(REQUIRED ACTION) Pictures excluded, reproduce exactly the lines below from the one with "none -> purple brick F8:F9 level 1" through the one with "none -> cyan brick G1 level 2", both included.

(DATA FOR THE TASK begins)

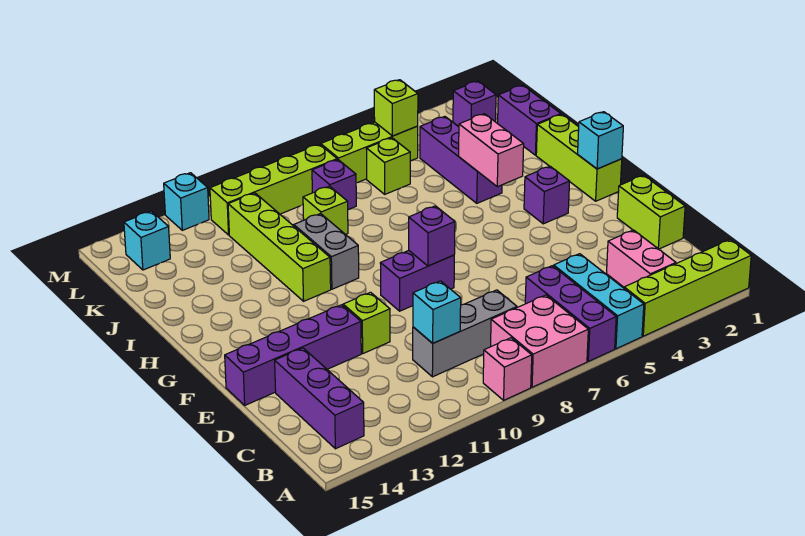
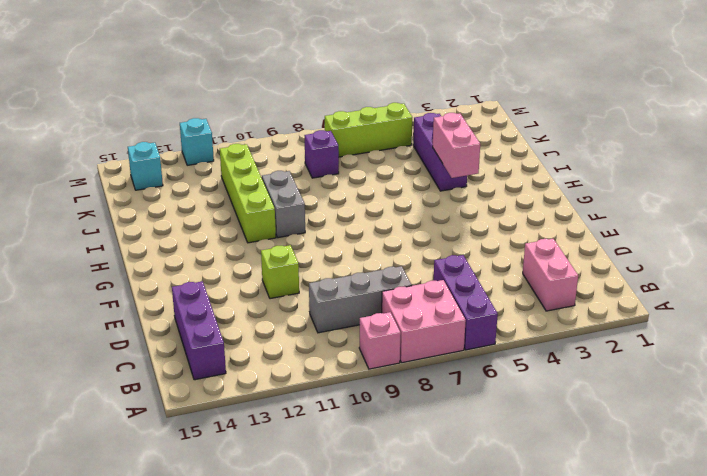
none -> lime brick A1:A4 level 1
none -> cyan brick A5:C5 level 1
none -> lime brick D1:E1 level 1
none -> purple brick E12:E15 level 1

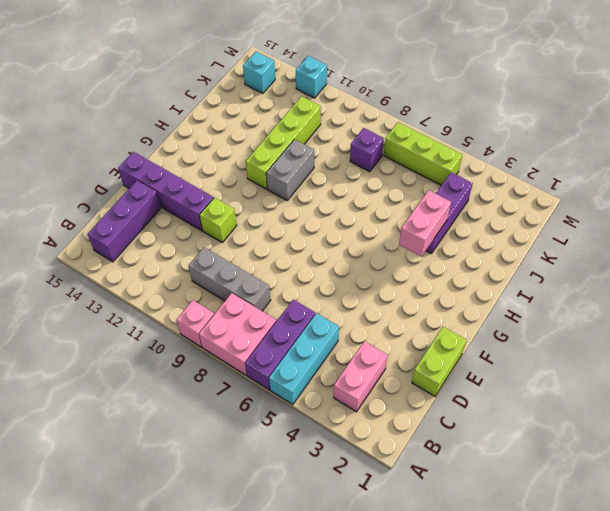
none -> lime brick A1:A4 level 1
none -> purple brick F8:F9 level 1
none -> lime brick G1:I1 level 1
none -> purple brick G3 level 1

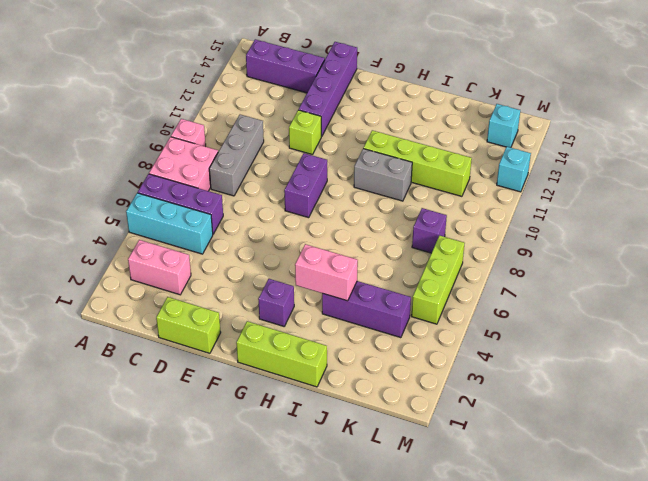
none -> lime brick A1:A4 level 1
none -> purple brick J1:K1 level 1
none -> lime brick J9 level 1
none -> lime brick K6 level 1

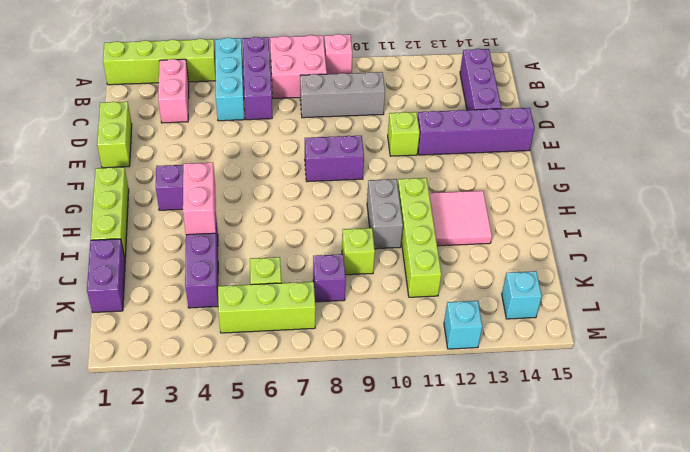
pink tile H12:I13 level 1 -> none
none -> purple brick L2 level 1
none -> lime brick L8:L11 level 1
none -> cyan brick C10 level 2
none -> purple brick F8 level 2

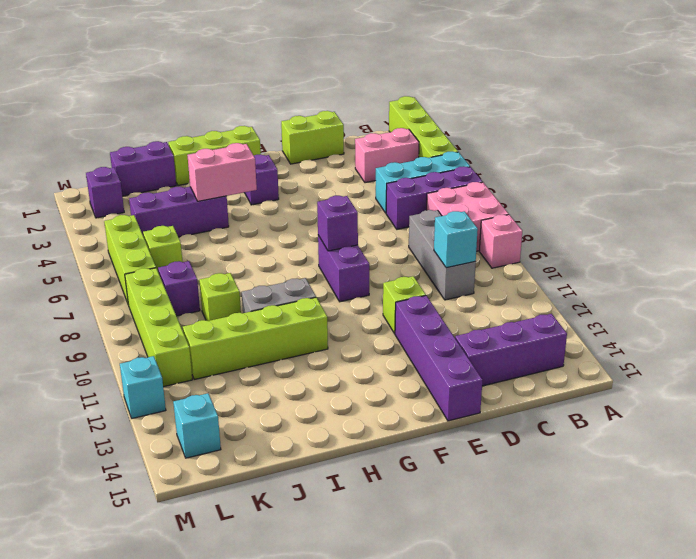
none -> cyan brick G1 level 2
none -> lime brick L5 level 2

(DATA FOR THE TASK ends)

(EXERCISE ANSWER)
none -> purple brick F8:F9 level 1
none -> lime brick G1:I1 level 1
none -> purple brick G3 level 1

none -> lime brick A1:A4 level 1
none -> purple brick J1:K1 level 1
none -> lime brick J9 level 1
none -> lime brick K6 level 1

pink tile H12:I13 level 1 -> none
none -> purple brick L2 level 1
none -> lime brick L8:L11 level 1
none -> cyan brick C10 level 2
none -> purple brick F8 level 2

none -> cyan brick G1 level 2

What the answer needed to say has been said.